* [EXERCISE PROMPT] Exactly transcribe the span of lines from the one containing "D1: zener 5.6V" through the final line of the entries, inclusive, and nothing outside it. Exclude the pictures.

* [GIVEN RECORDS]

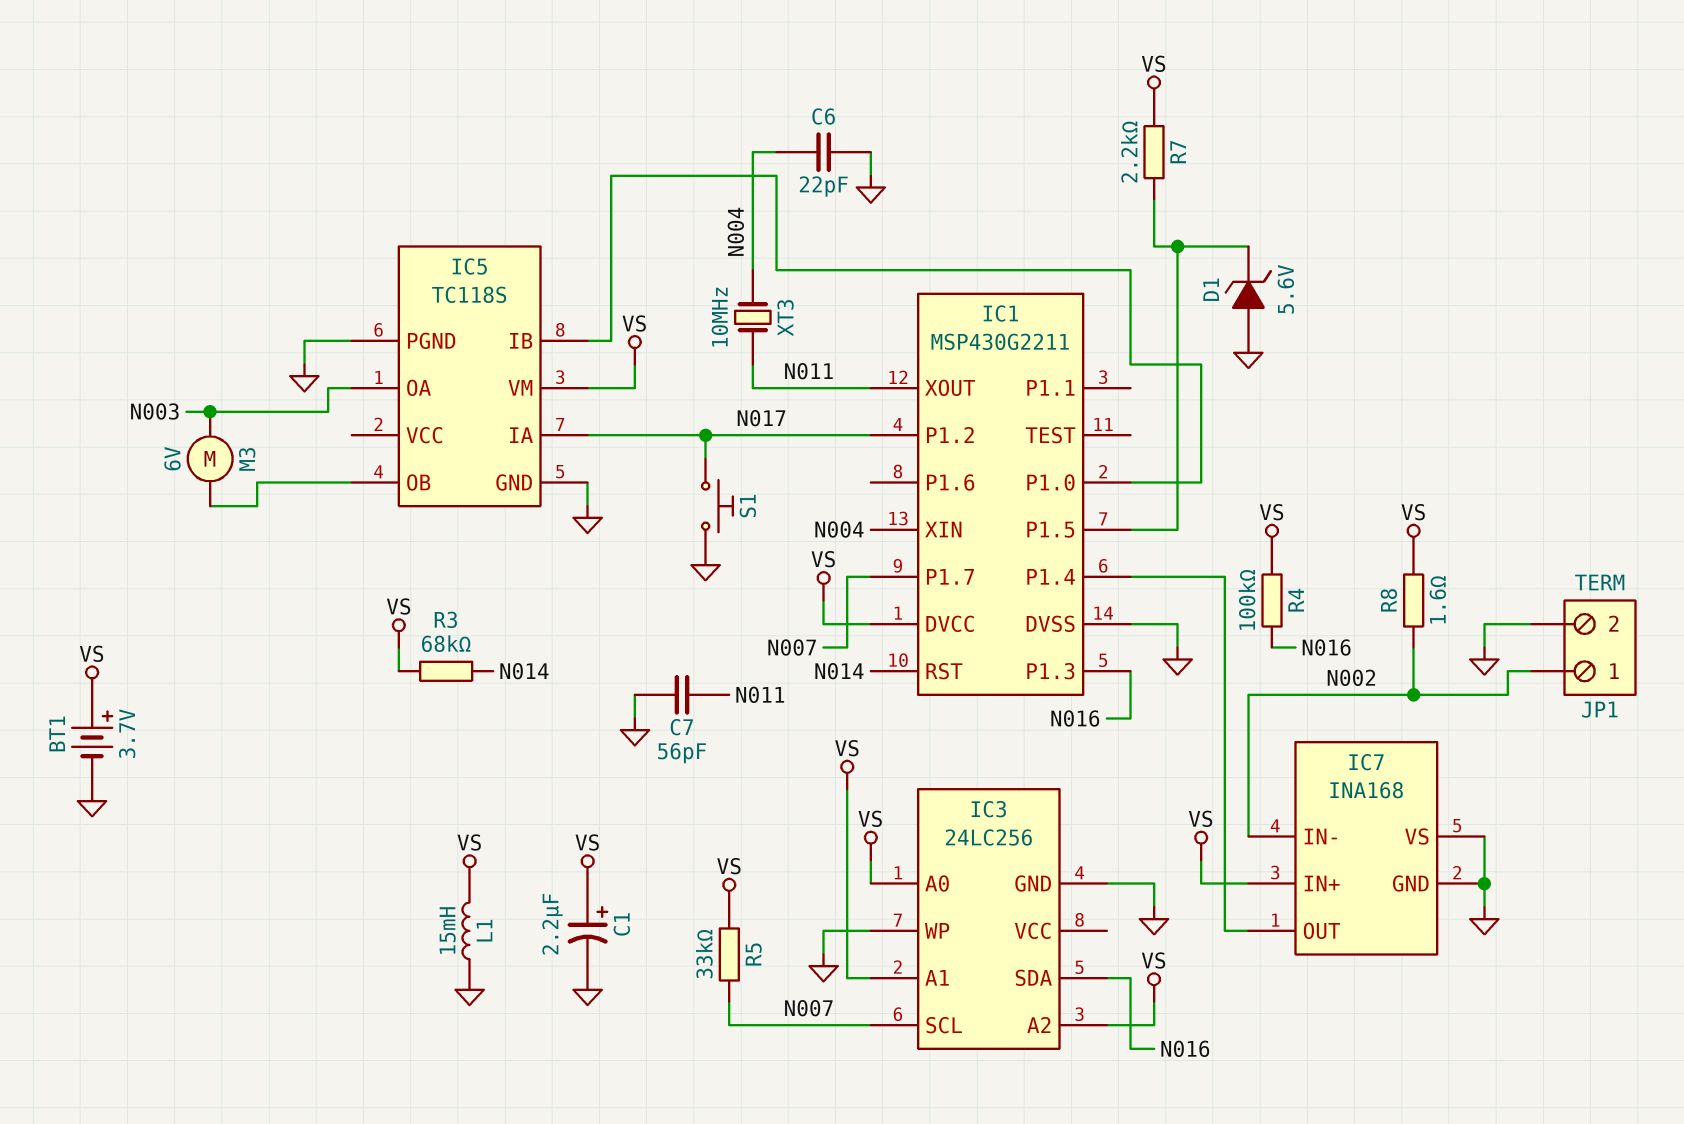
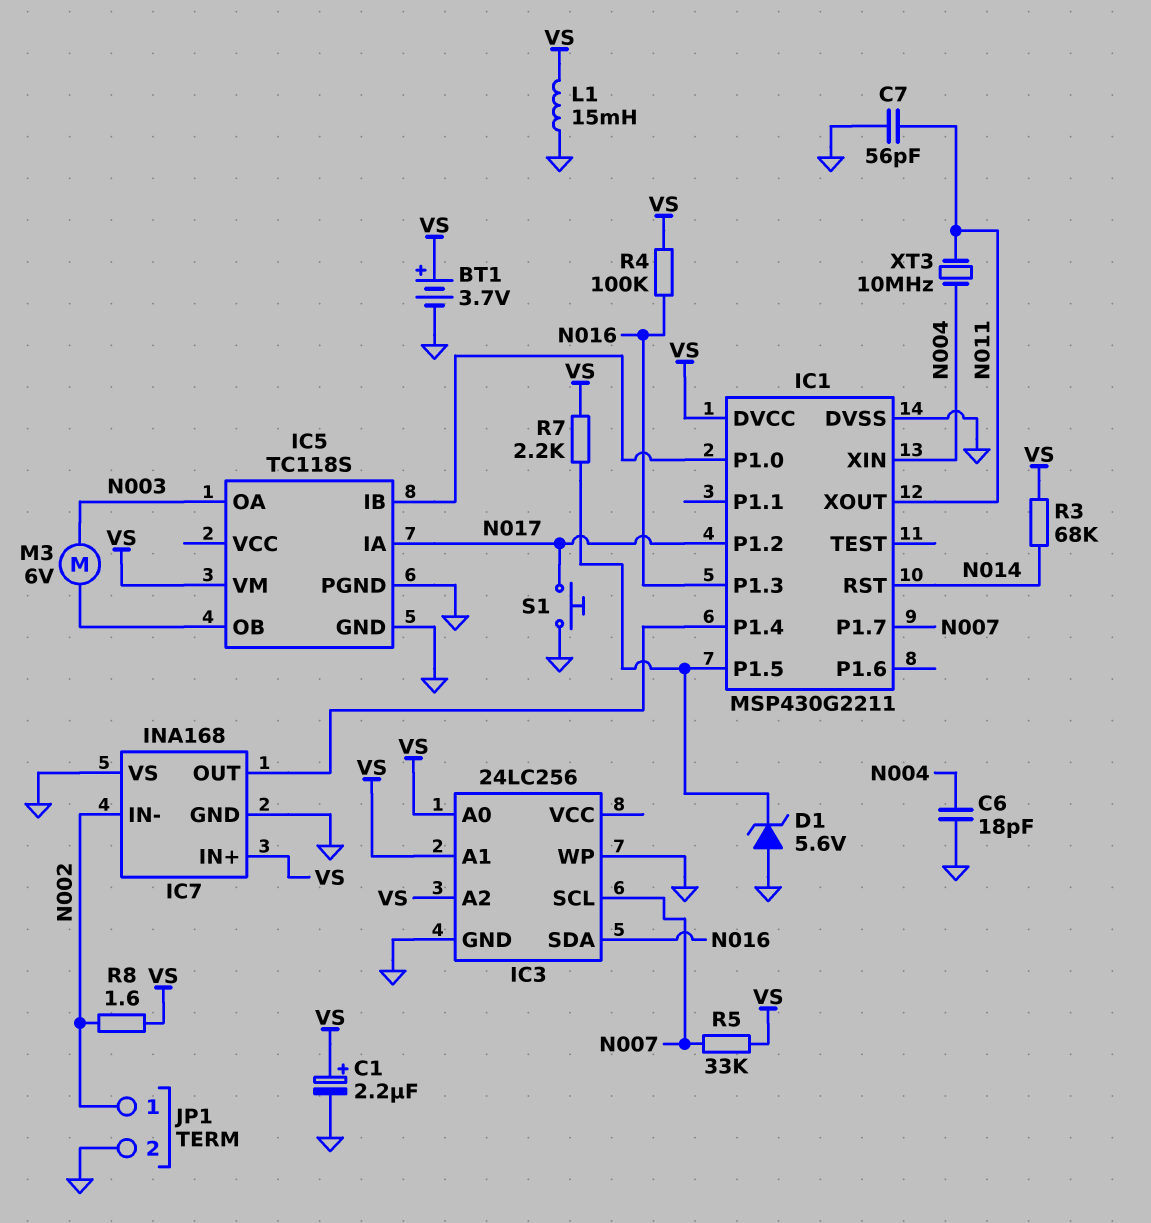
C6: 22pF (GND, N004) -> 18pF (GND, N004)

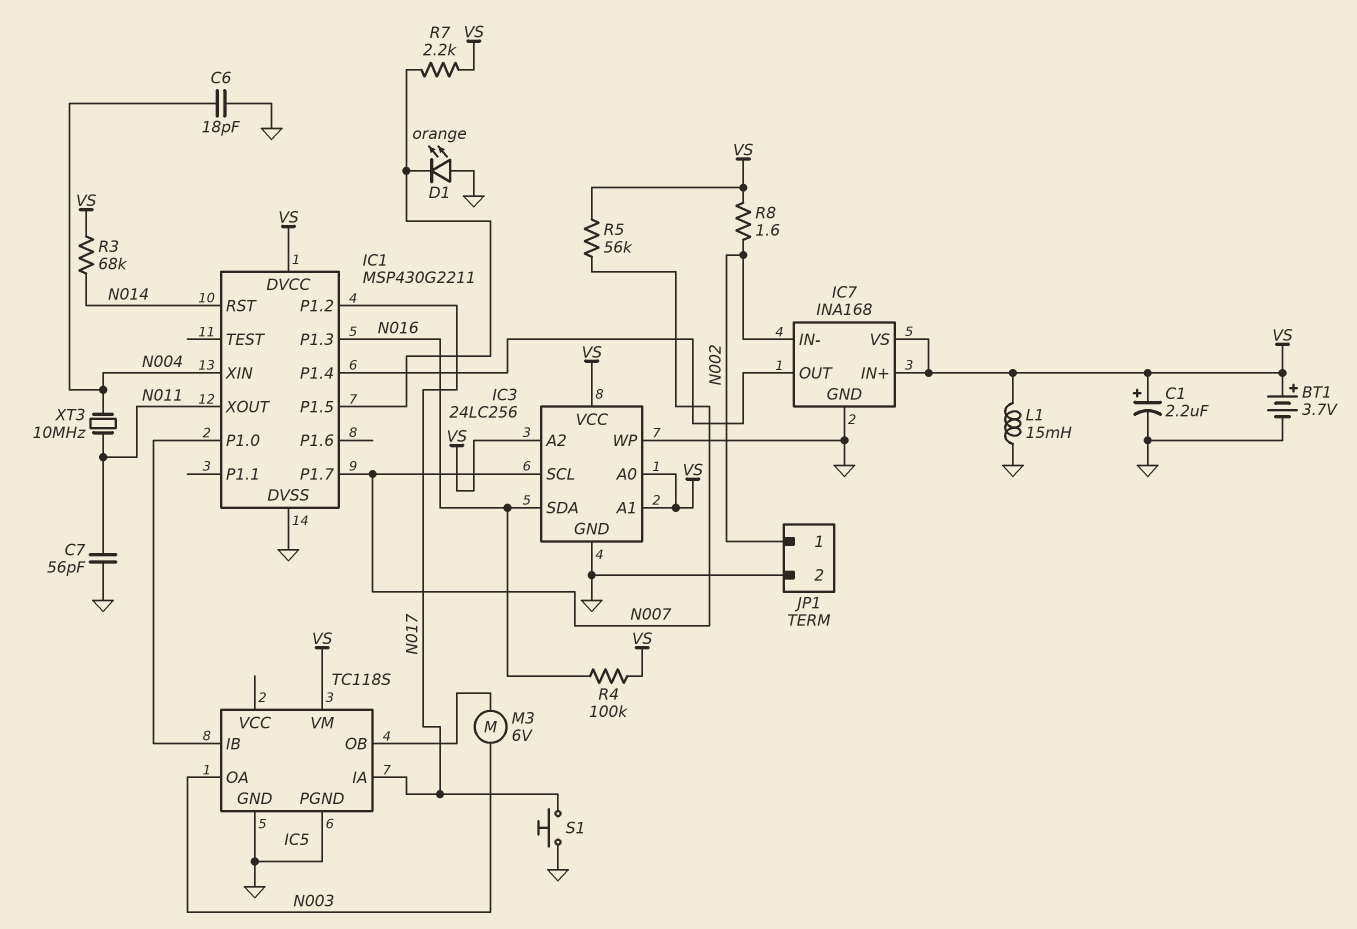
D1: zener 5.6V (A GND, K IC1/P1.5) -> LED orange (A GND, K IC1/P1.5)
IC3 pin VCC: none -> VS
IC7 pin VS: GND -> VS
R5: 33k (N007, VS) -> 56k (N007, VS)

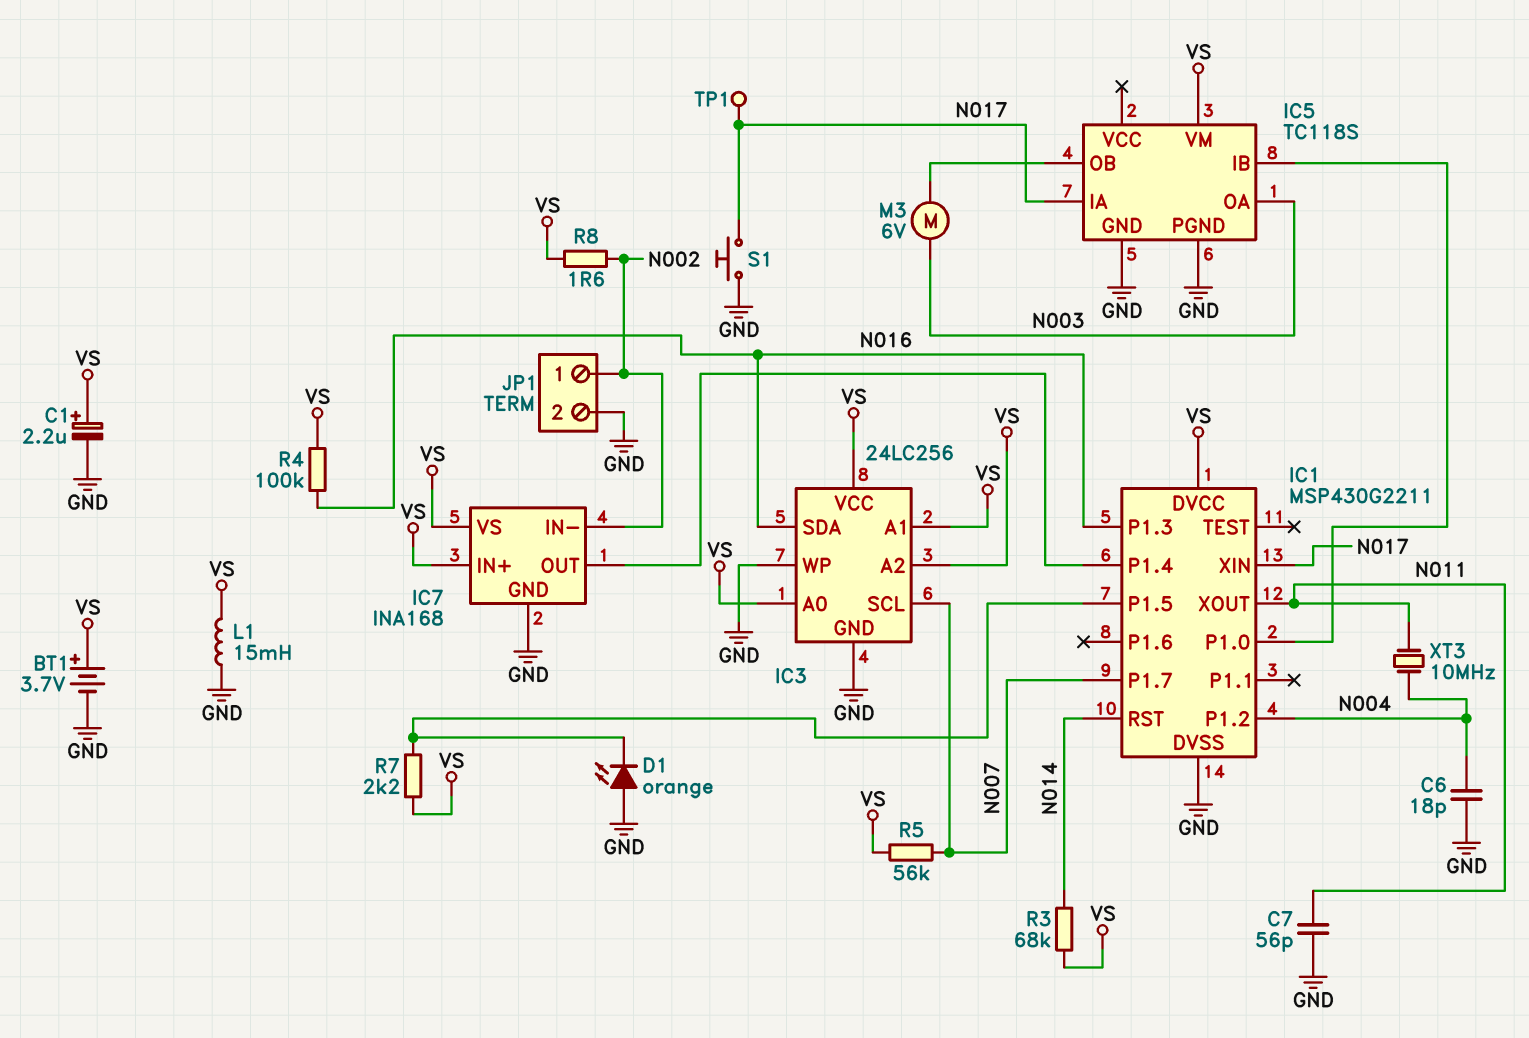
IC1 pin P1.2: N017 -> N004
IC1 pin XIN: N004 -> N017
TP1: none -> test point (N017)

* [OUTPUT]
D1: zener 5.6V (A GND, K IC1/P1.5) -> LED orange (A GND, K IC1/P1.5)
IC3 pin VCC: none -> VS
IC7 pin VS: GND -> VS
R5: 33k (N007, VS) -> 56k (N007, VS)

IC1 pin P1.2: N017 -> N004
IC1 pin XIN: N004 -> N017
TP1: none -> test point (N017)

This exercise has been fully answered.